Nothing but the line containing "brown spinning top: 1 -> 3" and the lines after it in the entries below should appear, each repeated exactly.

--- Before-and-after scene images ---
*** Block opens ***
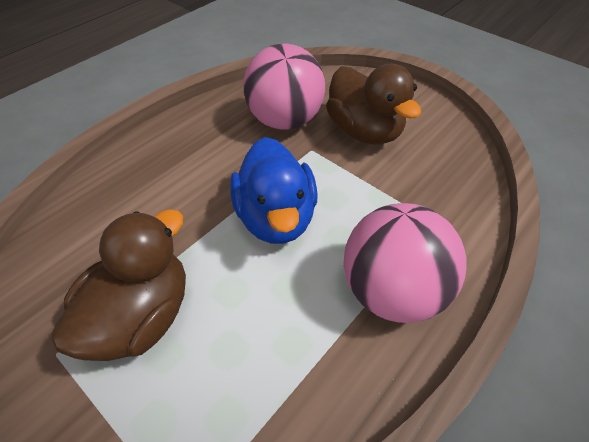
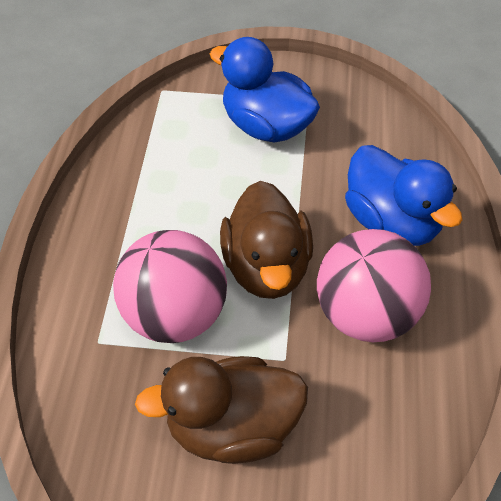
blue duck: 1 -> 2

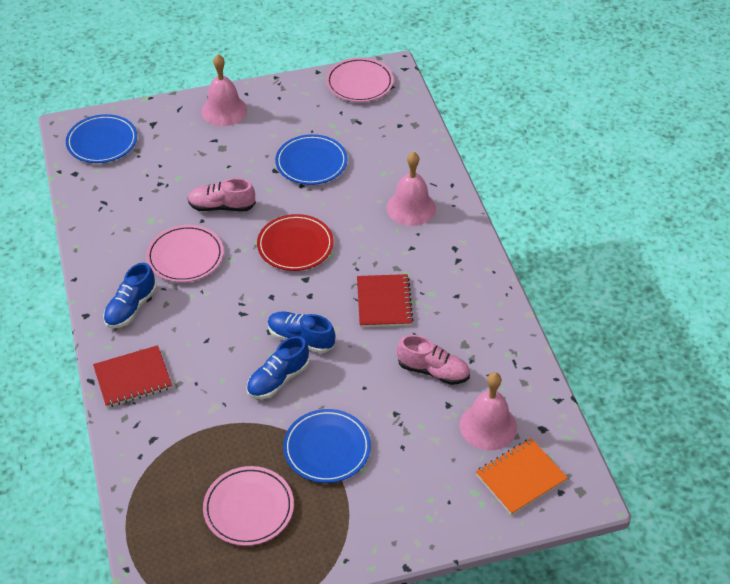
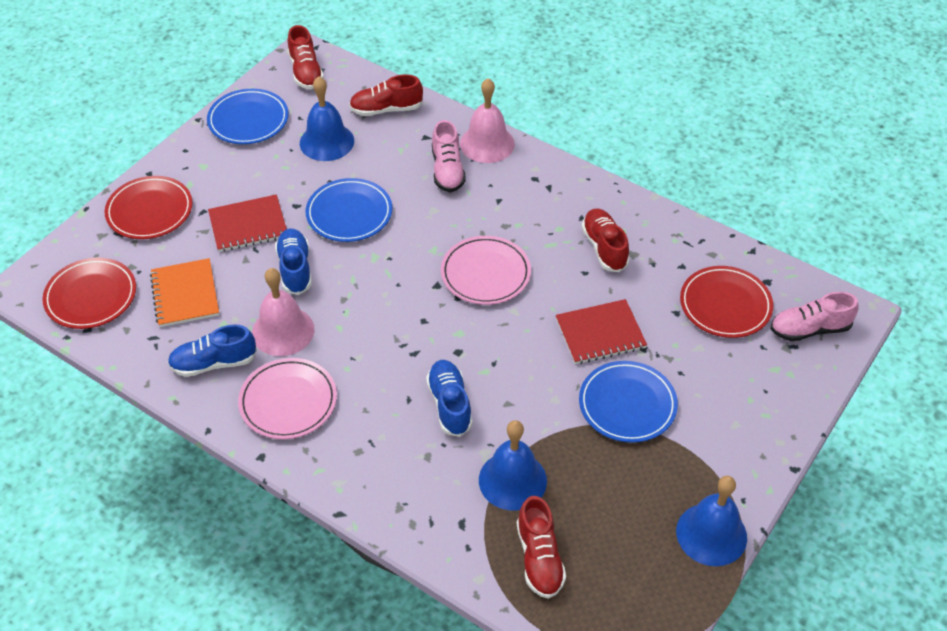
blue bell: 0 -> 3
pink bell: 3 -> 2
pink plate: 3 -> 2
red plate: 1 -> 3
red shoe: 0 -> 4

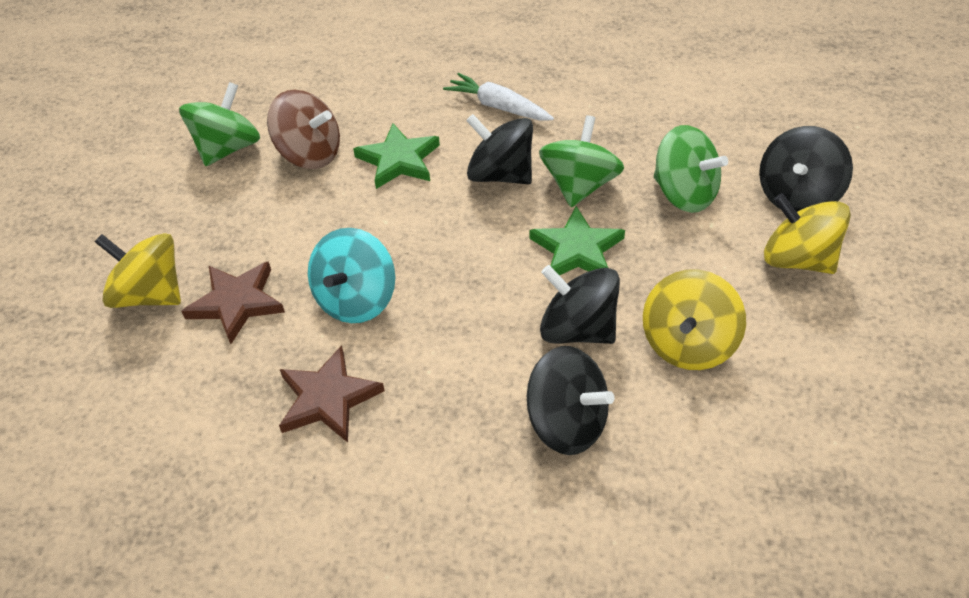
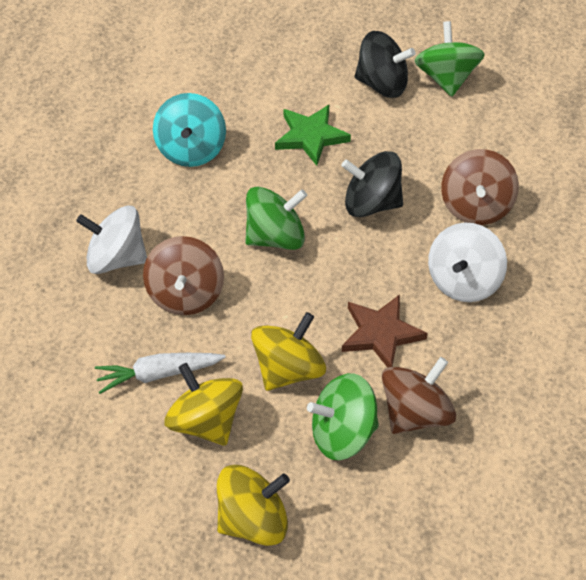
black spinning top: 4 -> 2
brown spinning top: 1 -> 3
brown star: 2 -> 1
green star: 2 -> 1
white spinning top: 0 -> 2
*** Block closes ***
--- Expected answer ---
brown spinning top: 1 -> 3
brown star: 2 -> 1
green star: 2 -> 1
white spinning top: 0 -> 2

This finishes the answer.